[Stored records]
____________________
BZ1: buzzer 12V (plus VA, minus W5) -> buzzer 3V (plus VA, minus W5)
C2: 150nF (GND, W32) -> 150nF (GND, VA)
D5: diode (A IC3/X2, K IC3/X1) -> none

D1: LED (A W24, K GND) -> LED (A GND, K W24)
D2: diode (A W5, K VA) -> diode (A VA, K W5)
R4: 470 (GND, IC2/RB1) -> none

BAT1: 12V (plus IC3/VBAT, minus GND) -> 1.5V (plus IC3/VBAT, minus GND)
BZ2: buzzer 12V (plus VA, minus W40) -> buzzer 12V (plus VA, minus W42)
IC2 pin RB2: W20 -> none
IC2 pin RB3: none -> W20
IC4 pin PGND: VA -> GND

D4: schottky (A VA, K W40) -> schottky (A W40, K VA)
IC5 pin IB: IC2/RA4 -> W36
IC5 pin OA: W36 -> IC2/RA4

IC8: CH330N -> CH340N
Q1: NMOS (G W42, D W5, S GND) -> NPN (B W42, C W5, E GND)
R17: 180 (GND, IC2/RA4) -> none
____________________
WORK TO COMPLETE → Within the records above, determine the number of lines that hold the word "none" and return only that value.

RESPONSE AREA → 5